» Task instructions
In the records below, find the line containing "camera: 25 degrees left, 20 degrees up" and the line containing "(495, 127) = (109, 360): none -> pink car". Give again exactly those lines and every line between them, omitting the pictures.

» Data
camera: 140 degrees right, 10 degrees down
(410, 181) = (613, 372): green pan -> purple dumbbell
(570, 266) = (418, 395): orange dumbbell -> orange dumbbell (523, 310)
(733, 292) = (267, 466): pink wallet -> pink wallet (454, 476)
---
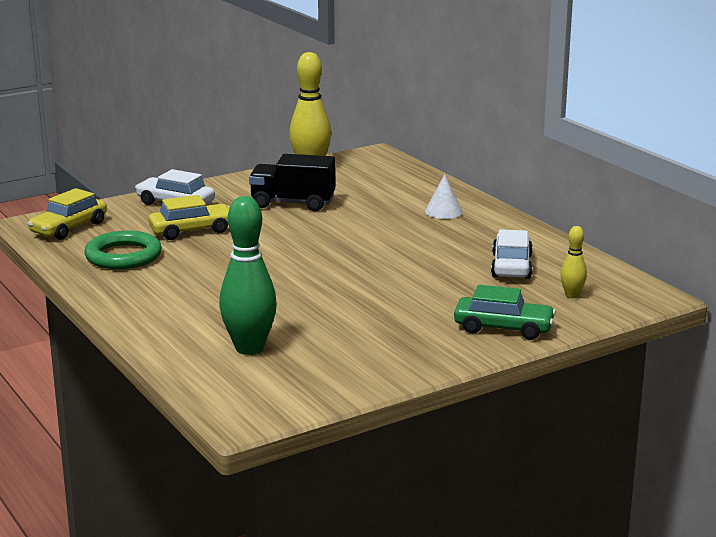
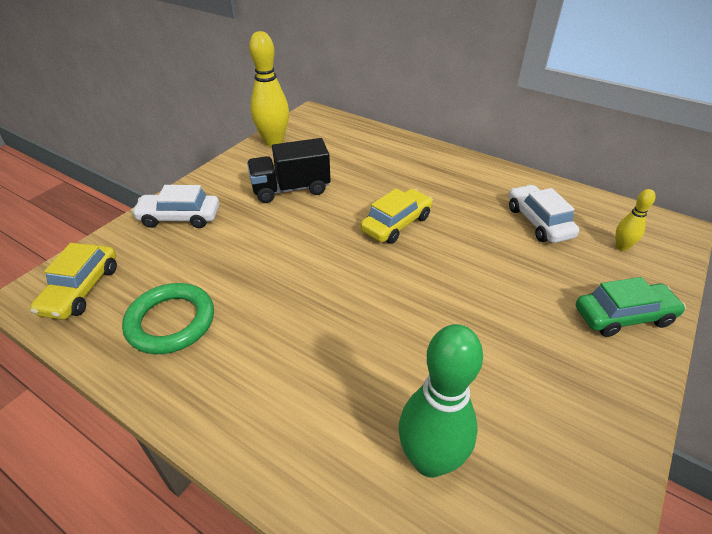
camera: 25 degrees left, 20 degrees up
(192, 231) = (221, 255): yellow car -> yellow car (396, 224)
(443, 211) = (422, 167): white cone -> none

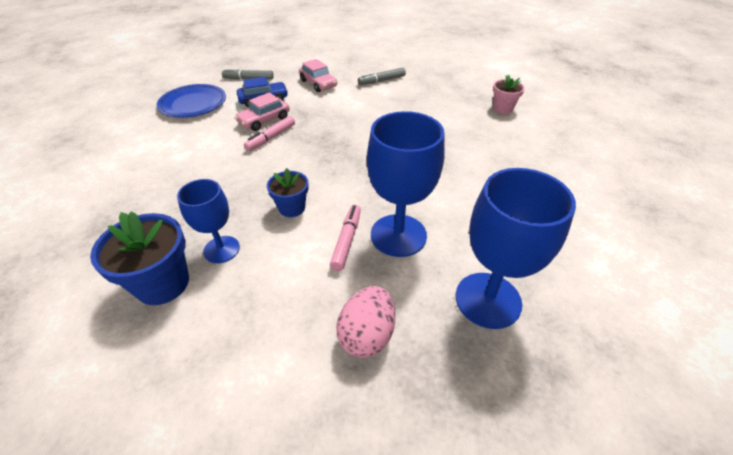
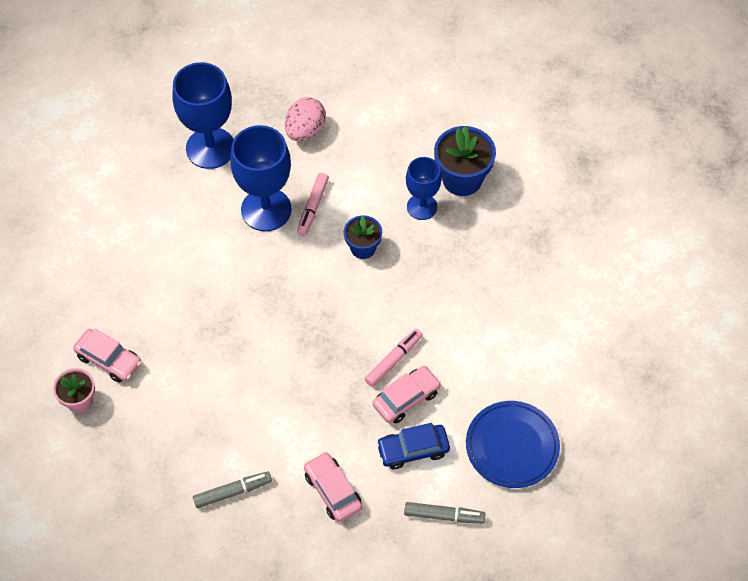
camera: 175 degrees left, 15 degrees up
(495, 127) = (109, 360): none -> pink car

» Your response
camera: 25 degrees left, 20 degrees up
(192, 231) = (221, 255): yellow car -> yellow car (396, 224)
(443, 211) = (422, 167): white cone -> none

camera: 175 degrees left, 15 degrees up
(495, 127) = (109, 360): none -> pink car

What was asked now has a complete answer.